Version difference data:
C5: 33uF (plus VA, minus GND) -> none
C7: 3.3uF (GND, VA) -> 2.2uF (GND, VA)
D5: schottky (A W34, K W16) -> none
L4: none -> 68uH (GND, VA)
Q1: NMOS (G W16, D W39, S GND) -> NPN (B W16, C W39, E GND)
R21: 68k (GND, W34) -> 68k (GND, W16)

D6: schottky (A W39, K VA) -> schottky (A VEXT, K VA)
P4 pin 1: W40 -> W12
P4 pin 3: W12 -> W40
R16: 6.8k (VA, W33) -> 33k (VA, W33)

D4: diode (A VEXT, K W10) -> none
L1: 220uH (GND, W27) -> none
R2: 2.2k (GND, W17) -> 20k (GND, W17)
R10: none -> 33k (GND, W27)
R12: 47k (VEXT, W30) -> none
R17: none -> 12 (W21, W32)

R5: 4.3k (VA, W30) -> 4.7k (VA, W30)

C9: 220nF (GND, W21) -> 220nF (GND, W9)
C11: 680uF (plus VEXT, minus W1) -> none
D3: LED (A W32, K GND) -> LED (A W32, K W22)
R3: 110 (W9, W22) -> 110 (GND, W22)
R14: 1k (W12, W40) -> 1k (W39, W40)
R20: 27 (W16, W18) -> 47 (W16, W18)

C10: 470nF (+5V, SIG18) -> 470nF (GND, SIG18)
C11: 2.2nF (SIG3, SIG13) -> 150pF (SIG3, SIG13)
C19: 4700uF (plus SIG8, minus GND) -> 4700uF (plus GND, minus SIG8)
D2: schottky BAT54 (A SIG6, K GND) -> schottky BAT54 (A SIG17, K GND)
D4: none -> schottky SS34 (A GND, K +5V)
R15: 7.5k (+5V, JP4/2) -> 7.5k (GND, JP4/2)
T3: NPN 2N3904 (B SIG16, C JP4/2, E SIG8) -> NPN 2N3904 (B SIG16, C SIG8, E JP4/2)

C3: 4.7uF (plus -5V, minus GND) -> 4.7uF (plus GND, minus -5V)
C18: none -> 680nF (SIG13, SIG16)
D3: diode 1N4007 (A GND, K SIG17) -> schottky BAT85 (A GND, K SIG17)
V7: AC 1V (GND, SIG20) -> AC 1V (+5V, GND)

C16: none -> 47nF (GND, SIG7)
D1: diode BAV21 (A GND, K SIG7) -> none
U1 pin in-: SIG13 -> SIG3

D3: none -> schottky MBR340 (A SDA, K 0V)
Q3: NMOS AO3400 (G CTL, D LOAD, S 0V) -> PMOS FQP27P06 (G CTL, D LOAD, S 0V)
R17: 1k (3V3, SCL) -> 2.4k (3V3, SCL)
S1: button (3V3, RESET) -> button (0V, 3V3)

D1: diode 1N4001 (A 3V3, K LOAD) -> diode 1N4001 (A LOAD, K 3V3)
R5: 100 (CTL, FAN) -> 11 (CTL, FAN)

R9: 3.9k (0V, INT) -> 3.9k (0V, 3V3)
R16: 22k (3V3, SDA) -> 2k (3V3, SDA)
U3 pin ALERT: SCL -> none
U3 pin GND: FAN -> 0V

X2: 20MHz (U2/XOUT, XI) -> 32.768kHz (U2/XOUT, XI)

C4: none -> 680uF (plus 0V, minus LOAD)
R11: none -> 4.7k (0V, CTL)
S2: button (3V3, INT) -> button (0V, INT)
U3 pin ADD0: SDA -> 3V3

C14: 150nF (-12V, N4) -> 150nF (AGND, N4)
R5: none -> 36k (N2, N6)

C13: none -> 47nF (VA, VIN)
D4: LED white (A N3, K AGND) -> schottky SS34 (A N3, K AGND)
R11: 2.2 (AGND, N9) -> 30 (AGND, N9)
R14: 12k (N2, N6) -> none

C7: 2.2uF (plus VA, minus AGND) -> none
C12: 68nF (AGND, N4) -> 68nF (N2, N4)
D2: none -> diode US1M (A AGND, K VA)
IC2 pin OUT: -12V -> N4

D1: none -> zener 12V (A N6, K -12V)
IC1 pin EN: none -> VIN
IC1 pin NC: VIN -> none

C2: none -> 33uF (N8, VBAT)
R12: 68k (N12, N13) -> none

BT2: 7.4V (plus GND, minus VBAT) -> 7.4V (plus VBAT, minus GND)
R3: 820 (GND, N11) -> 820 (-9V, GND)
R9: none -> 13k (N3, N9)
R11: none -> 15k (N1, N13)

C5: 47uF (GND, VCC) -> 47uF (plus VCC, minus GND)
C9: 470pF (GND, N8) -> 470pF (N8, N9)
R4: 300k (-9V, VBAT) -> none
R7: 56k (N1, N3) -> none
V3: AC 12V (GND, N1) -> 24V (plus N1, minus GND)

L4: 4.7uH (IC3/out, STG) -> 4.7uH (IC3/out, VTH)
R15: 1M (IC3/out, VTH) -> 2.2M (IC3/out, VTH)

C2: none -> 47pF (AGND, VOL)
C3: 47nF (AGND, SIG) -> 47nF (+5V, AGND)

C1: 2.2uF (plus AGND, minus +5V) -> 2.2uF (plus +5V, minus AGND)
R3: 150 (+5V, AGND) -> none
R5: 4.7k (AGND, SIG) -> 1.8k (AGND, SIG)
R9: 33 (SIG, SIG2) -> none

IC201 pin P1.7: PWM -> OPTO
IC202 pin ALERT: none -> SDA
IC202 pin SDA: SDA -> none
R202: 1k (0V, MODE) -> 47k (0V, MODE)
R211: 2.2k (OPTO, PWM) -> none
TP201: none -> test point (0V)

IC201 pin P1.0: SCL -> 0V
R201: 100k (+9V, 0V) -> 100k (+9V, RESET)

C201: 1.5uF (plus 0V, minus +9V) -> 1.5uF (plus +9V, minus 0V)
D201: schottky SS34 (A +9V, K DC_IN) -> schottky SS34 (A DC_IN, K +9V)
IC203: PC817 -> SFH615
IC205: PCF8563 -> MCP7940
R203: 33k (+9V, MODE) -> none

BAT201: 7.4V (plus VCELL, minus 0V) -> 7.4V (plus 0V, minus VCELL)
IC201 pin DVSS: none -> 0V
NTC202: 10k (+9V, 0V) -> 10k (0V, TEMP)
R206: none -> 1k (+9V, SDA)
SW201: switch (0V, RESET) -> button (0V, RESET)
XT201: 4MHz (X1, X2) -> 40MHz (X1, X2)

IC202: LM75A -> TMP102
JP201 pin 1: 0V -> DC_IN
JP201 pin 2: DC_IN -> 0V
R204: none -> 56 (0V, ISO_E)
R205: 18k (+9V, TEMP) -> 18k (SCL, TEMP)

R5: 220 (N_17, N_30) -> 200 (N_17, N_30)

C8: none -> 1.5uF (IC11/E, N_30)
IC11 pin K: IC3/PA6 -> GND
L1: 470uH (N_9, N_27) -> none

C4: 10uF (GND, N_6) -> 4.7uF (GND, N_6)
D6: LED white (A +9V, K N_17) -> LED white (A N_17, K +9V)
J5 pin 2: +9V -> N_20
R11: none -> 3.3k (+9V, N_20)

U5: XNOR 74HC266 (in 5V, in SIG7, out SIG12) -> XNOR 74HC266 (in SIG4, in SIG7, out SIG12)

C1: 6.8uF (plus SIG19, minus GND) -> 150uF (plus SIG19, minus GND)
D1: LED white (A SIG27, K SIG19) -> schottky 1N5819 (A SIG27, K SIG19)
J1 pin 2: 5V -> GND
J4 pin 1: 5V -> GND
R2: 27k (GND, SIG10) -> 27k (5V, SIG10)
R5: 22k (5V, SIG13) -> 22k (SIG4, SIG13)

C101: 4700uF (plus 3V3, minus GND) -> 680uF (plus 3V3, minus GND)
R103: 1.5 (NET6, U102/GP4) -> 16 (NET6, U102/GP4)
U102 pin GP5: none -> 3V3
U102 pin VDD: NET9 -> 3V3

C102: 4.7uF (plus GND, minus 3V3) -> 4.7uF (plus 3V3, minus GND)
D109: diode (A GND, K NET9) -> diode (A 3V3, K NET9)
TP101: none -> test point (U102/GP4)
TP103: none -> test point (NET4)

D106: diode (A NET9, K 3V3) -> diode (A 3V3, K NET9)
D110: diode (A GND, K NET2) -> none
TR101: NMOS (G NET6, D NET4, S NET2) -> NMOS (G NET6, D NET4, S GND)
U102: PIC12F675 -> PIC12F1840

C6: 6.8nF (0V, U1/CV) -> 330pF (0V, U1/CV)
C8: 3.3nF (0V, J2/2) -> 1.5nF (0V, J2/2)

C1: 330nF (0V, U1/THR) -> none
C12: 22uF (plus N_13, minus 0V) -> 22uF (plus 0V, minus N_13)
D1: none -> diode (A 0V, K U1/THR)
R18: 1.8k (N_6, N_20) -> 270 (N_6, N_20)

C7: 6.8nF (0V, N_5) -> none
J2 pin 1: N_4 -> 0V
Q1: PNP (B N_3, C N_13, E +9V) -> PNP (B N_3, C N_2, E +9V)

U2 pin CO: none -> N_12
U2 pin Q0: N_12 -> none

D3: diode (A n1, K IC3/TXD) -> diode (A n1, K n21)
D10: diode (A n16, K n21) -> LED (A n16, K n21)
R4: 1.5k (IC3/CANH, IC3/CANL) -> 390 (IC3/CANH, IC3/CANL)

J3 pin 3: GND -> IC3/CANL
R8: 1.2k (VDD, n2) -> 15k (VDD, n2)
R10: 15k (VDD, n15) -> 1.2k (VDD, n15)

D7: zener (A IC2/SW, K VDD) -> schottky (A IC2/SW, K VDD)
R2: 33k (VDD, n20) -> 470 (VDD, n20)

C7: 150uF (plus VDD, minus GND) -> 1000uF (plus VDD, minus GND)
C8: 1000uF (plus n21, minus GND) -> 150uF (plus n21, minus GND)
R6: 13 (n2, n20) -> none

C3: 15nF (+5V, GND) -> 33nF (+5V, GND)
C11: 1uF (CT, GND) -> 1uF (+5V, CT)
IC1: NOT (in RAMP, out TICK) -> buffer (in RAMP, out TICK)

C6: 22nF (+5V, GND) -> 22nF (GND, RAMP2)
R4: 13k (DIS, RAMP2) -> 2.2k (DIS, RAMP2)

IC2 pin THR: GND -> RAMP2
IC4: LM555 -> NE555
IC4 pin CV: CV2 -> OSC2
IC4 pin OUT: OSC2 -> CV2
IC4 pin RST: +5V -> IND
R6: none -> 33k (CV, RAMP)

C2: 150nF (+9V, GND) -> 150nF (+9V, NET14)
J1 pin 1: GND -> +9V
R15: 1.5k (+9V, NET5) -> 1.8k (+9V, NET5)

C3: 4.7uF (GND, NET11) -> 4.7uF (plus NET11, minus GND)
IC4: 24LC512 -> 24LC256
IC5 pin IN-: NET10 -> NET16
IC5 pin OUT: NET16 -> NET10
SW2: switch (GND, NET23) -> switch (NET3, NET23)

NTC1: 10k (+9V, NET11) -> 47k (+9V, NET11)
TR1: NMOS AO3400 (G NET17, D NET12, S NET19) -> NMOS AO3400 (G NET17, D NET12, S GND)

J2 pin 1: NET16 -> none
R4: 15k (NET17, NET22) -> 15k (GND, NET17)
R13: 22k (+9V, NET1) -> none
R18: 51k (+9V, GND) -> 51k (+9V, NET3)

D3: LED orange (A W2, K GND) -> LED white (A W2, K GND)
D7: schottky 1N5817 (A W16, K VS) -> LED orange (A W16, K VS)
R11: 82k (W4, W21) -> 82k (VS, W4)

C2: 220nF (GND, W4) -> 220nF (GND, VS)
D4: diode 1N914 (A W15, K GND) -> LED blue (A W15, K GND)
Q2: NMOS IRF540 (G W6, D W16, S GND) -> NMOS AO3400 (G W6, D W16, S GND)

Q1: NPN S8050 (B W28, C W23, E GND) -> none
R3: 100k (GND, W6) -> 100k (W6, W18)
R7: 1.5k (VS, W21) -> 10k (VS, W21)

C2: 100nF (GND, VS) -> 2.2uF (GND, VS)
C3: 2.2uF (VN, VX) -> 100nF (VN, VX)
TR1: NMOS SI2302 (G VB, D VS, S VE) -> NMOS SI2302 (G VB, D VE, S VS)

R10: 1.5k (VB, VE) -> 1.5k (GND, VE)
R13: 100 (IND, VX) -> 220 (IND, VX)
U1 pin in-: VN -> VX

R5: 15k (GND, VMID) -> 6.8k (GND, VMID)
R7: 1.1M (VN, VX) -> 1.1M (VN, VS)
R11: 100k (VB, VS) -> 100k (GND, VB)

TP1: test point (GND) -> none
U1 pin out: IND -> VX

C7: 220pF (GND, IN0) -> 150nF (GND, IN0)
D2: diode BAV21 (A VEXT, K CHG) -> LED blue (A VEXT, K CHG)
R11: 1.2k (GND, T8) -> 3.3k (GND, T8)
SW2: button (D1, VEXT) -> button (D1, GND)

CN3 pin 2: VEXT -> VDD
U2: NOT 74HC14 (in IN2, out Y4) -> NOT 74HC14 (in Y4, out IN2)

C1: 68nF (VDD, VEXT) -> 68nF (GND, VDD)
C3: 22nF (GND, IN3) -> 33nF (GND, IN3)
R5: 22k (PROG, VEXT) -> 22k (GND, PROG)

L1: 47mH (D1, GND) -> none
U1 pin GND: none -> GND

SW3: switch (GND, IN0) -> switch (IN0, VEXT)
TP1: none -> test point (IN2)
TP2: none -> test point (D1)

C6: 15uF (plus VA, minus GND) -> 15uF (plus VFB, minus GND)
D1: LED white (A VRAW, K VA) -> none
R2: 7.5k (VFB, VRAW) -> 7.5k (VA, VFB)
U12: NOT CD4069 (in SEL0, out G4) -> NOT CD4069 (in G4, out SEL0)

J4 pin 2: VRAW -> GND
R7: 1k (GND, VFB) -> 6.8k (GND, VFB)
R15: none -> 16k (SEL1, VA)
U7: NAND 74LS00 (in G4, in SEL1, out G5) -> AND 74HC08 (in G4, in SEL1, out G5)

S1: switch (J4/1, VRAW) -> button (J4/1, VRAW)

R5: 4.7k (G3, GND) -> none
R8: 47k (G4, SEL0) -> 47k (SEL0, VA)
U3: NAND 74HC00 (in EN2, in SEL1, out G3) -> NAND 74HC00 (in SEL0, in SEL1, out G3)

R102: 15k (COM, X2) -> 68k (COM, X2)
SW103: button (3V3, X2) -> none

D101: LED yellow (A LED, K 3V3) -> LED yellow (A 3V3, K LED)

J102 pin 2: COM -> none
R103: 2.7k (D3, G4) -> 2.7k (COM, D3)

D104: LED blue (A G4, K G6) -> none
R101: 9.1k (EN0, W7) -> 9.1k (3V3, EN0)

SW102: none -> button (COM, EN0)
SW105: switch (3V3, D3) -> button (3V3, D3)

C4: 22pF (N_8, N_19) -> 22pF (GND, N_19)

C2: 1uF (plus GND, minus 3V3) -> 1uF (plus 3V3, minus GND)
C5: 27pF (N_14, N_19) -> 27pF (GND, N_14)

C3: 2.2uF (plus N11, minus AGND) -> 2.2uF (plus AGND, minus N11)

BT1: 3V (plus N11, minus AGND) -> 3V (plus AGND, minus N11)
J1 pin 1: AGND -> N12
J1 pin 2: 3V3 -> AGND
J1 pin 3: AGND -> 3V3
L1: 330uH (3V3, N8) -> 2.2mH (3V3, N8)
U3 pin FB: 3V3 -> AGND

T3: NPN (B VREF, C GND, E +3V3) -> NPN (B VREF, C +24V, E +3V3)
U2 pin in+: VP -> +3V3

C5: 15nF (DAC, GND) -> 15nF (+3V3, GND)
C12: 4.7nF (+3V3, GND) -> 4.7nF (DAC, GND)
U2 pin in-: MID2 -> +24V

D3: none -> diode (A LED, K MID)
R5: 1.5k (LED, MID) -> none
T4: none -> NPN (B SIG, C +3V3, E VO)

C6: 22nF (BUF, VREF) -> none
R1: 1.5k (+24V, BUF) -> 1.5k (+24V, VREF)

TASK REQUIREMENTS
Starting with the line with "J2 pin 1: N_4 -> 0V" above and going on through the line with "IC4 pin CV: CV2 -> OSC2", transcribe every line exactly, both ends included, and add nothing.

RESULT OF THIS TASK
J2 pin 1: N_4 -> 0V
Q1: PNP (B N_3, C N_13, E +9V) -> PNP (B N_3, C N_2, E +9V)

U2 pin CO: none -> N_12
U2 pin Q0: N_12 -> none

D3: diode (A n1, K IC3/TXD) -> diode (A n1, K n21)
D10: diode (A n16, K n21) -> LED (A n16, K n21)
R4: 1.5k (IC3/CANH, IC3/CANL) -> 390 (IC3/CANH, IC3/CANL)

J3 pin 3: GND -> IC3/CANL
R8: 1.2k (VDD, n2) -> 15k (VDD, n2)
R10: 15k (VDD, n15) -> 1.2k (VDD, n15)

D7: zener (A IC2/SW, K VDD) -> schottky (A IC2/SW, K VDD)
R2: 33k (VDD, n20) -> 470 (VDD, n20)

C7: 150uF (plus VDD, minus GND) -> 1000uF (plus VDD, minus GND)
C8: 1000uF (plus n21, minus GND) -> 150uF (plus n21, minus GND)
R6: 13 (n2, n20) -> none

C3: 15nF (+5V, GND) -> 33nF (+5V, GND)
C11: 1uF (CT, GND) -> 1uF (+5V, CT)
IC1: NOT (in RAMP, out TICK) -> buffer (in RAMP, out TICK)

C6: 22nF (+5V, GND) -> 22nF (GND, RAMP2)
R4: 13k (DIS, RAMP2) -> 2.2k (DIS, RAMP2)

IC2 pin THR: GND -> RAMP2
IC4: LM555 -> NE555
IC4 pin CV: CV2 -> OSC2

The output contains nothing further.